**Work instruction**
When the line containing "gray semicircle: (614, 259)" is found in the data below, copy it and each line after it through the line containing "black star: (1067, 1306)", exactly and with no others.

**Colored geometric primitive data**

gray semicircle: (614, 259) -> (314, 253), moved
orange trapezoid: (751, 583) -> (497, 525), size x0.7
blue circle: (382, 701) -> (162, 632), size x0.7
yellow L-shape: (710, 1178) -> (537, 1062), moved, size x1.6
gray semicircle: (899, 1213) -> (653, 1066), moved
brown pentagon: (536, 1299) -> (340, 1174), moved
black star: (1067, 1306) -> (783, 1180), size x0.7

---

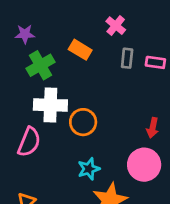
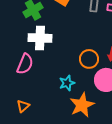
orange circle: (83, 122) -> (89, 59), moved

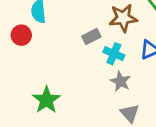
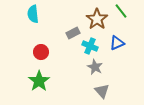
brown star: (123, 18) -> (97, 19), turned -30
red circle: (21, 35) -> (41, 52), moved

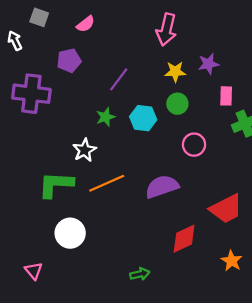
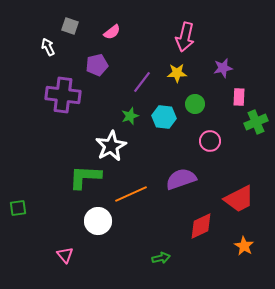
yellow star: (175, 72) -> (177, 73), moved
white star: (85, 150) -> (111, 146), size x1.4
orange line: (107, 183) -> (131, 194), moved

...

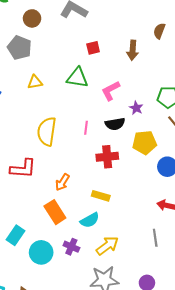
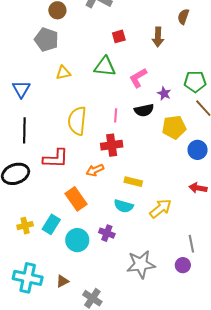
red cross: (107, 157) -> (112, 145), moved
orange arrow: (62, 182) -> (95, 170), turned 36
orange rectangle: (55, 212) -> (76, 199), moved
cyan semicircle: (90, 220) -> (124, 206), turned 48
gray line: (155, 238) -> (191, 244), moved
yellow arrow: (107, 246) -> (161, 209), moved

**Answer to the problem**
gray semicircle: (614, 259) -> (314, 253), moved
orange trapezoid: (751, 583) -> (497, 525), size x0.7
blue circle: (382, 701) -> (162, 632), size x0.7
yellow L-shape: (710, 1178) -> (537, 1062), moved, size x1.6
gray semicircle: (899, 1213) -> (653, 1066), moved
brown pentagon: (536, 1299) -> (340, 1174), moved
black star: (1067, 1306) -> (783, 1180), size x0.7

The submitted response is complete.